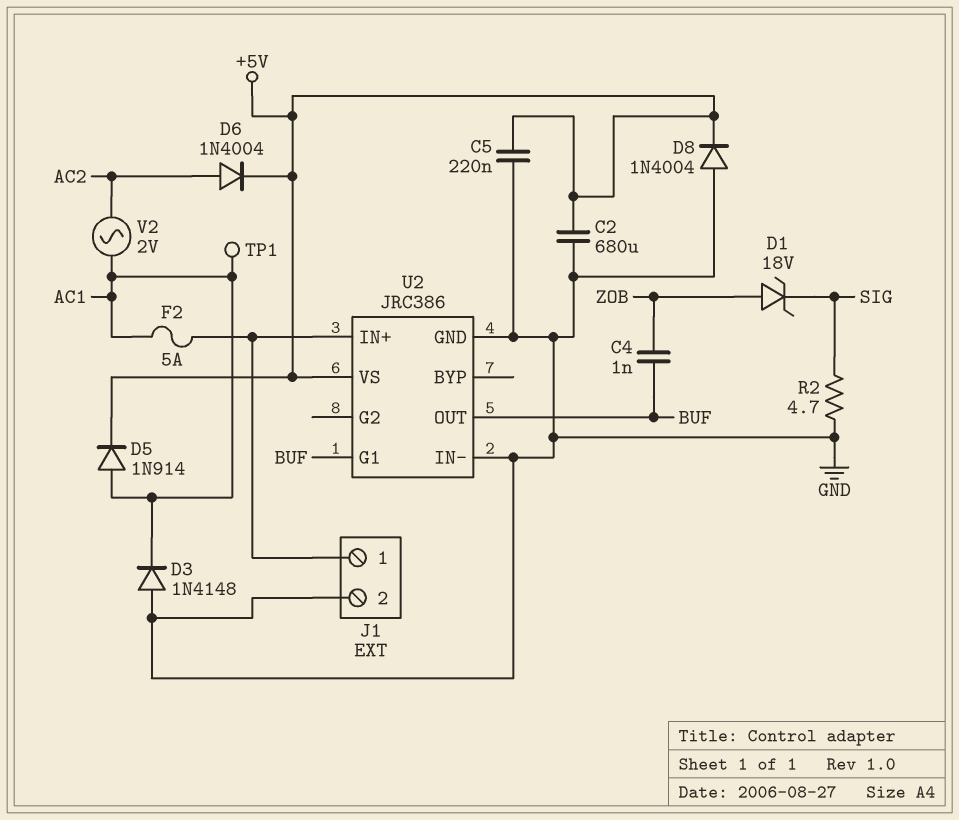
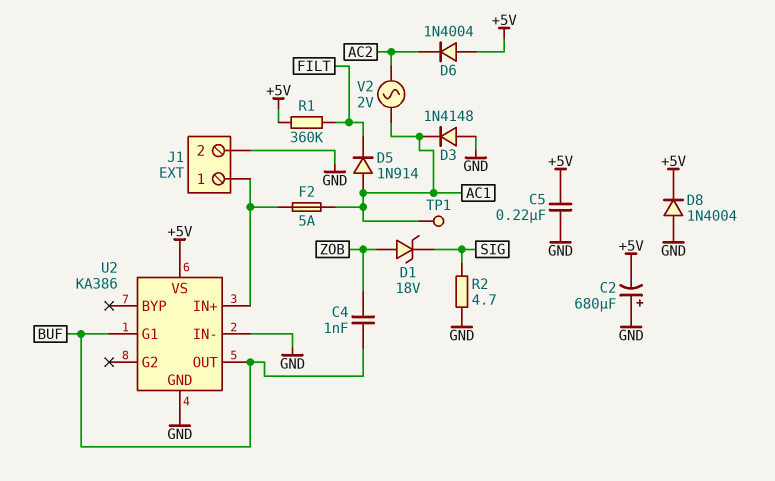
C2: 680uF (+5V, GND) -> 680uF (plus GND, minus +5V)
D5: diode 1N914 (A AC1, K +5V) -> diode 1N914 (A AC1, K FILT)
D6: diode 1N4004 (A AC2, K +5V) -> diode 1N4004 (A +5V, K AC2)
R1: none -> 360k (+5V, FILT)
U2: JRC386 -> KA386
+ + + +
■ Assignment:
The records above should be copied word for word, with the pictures left out.

■ Reply:
C2: 680uF (+5V, GND) -> 680uF (plus GND, minus +5V)
D5: diode 1N914 (A AC1, K +5V) -> diode 1N914 (A AC1, K FILT)
D6: diode 1N4004 (A AC2, K +5V) -> diode 1N4004 (A +5V, K AC2)
R1: none -> 360k (+5V, FILT)
U2: JRC386 -> KA386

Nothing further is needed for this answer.